◆ **Task details**
What is needed is an exact transcription of every entry below, with the pictures left out.

◆ **The data**
+-------+

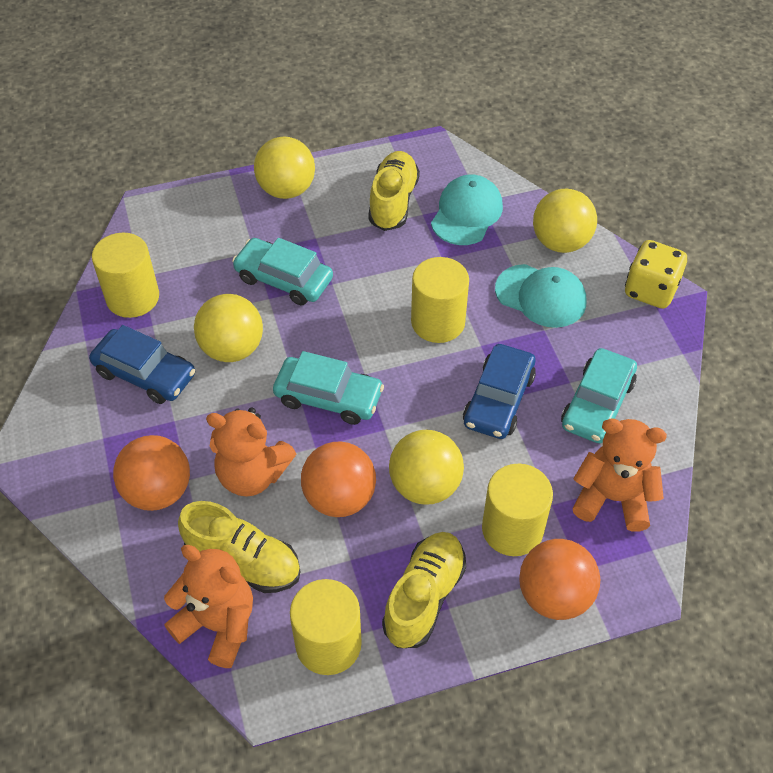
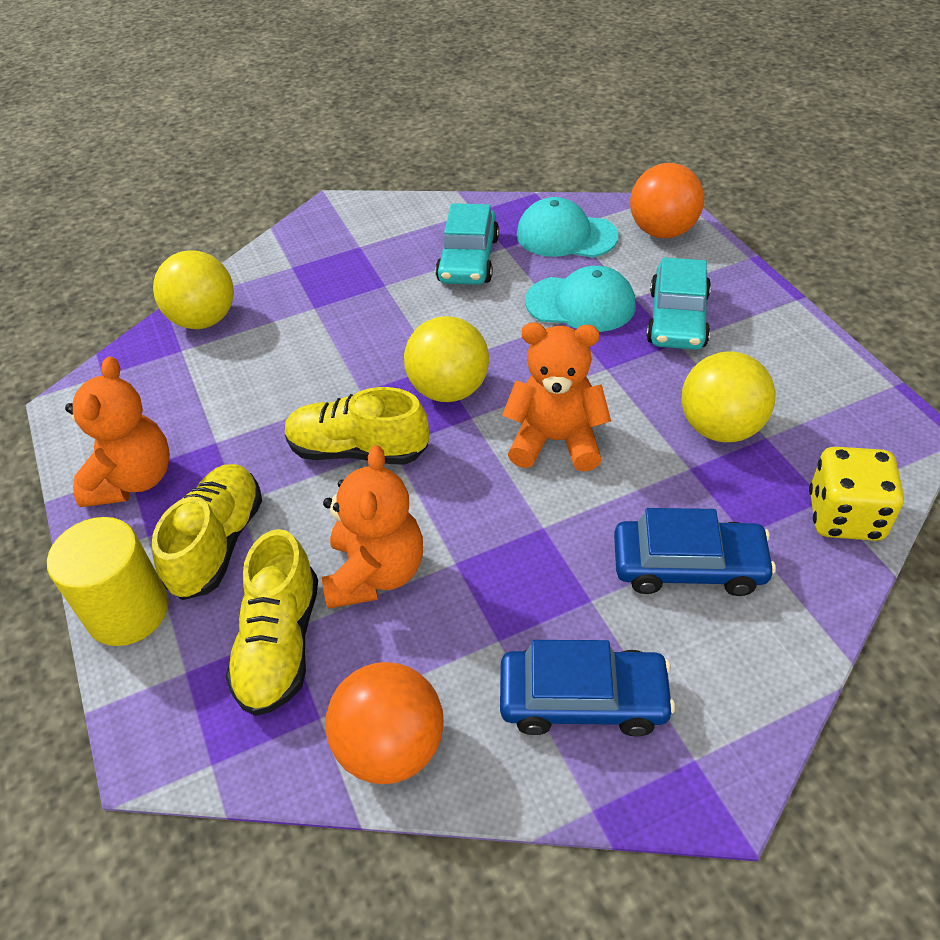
orange ball: 3 -> 2
turquoise car: 3 -> 2
yellow ball: 4 -> 3
yellow cylinder: 4 -> 1

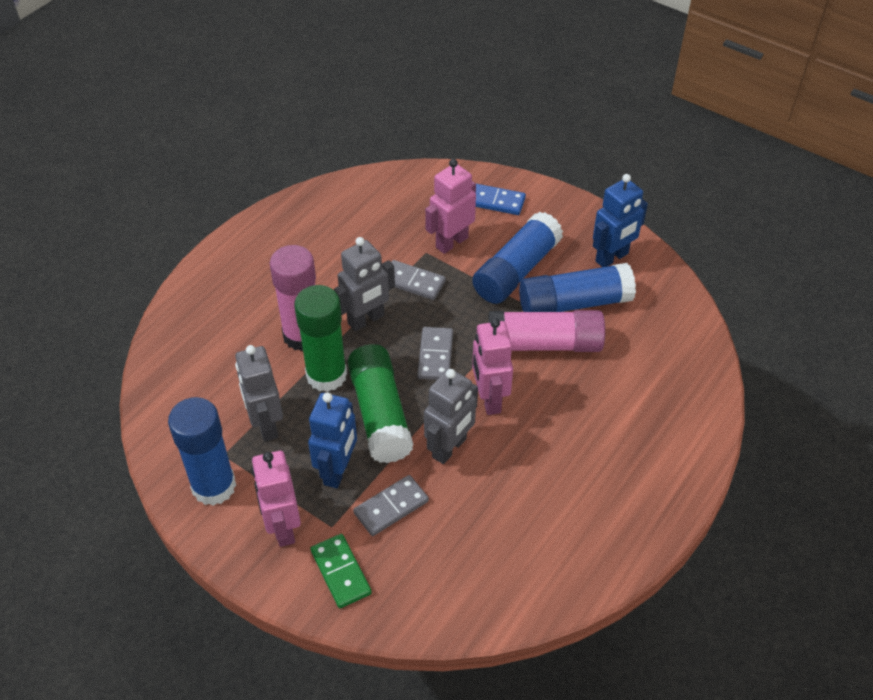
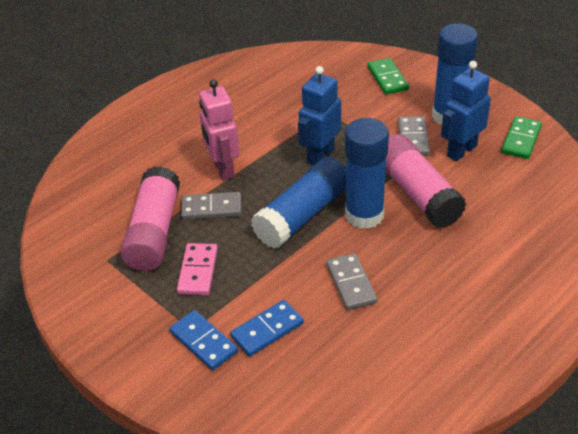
blue domino: 1 -> 2
green domino: 1 -> 2
green glue stick: 2 -> 0
grey robot: 3 -> 0
pink domino: 0 -> 1
pink robot: 3 -> 1

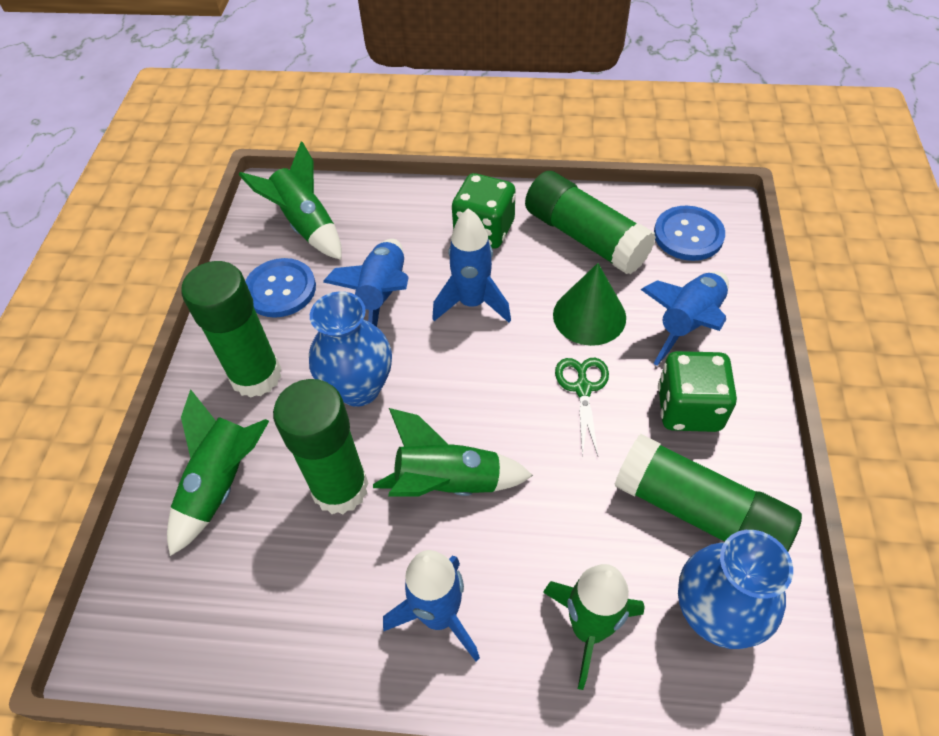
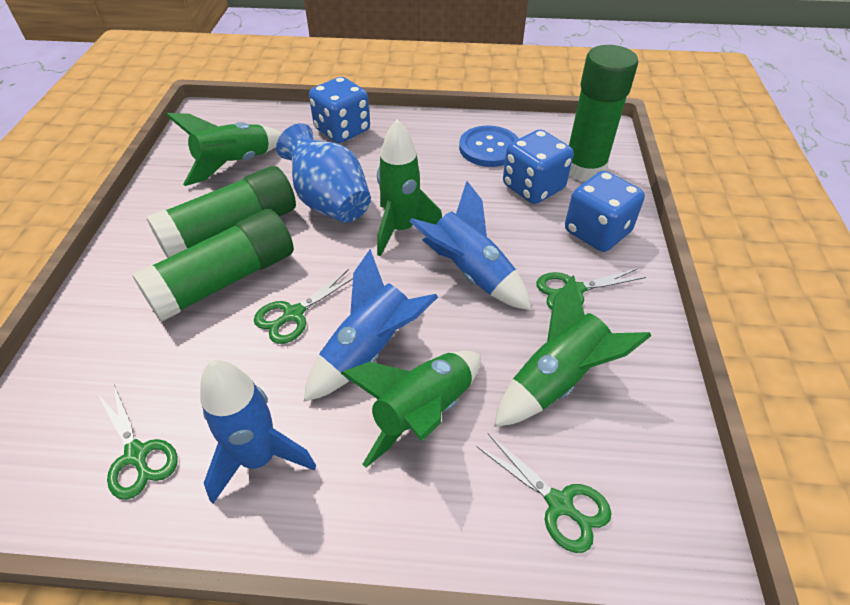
blue button: 2 -> 1
blue dice: 0 -> 3
blue rocket: 4 -> 3
blue vase: 2 -> 1
green cone: 1 -> 0
green dice: 2 -> 0
green glue stick: 4 -> 3
green scissors: 1 -> 4

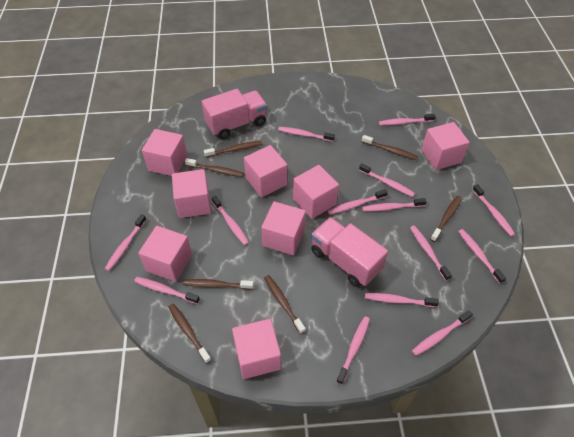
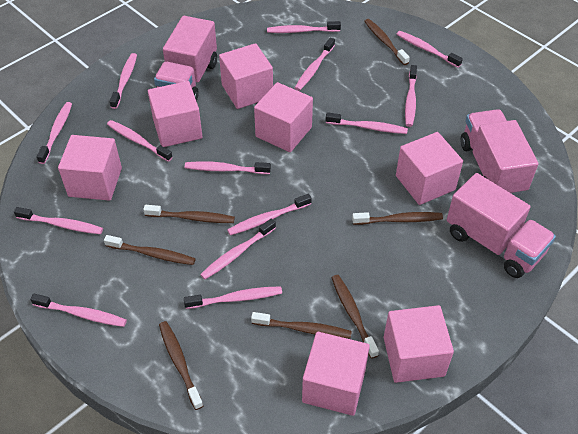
pink cube: 8 -> 7
pink truck: 2 -> 3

+-------+

◆ **Solved exercise**
orange ball: 3 -> 2
turquoise car: 3 -> 2
yellow ball: 4 -> 3
yellow cylinder: 4 -> 1

blue domino: 1 -> 2
green domino: 1 -> 2
green glue stick: 2 -> 0
grey robot: 3 -> 0
pink domino: 0 -> 1
pink robot: 3 -> 1

blue button: 2 -> 1
blue dice: 0 -> 3
blue rocket: 4 -> 3
blue vase: 2 -> 1
green cone: 1 -> 0
green dice: 2 -> 0
green glue stick: 4 -> 3
green scissors: 1 -> 4

pink cube: 8 -> 7
pink truck: 2 -> 3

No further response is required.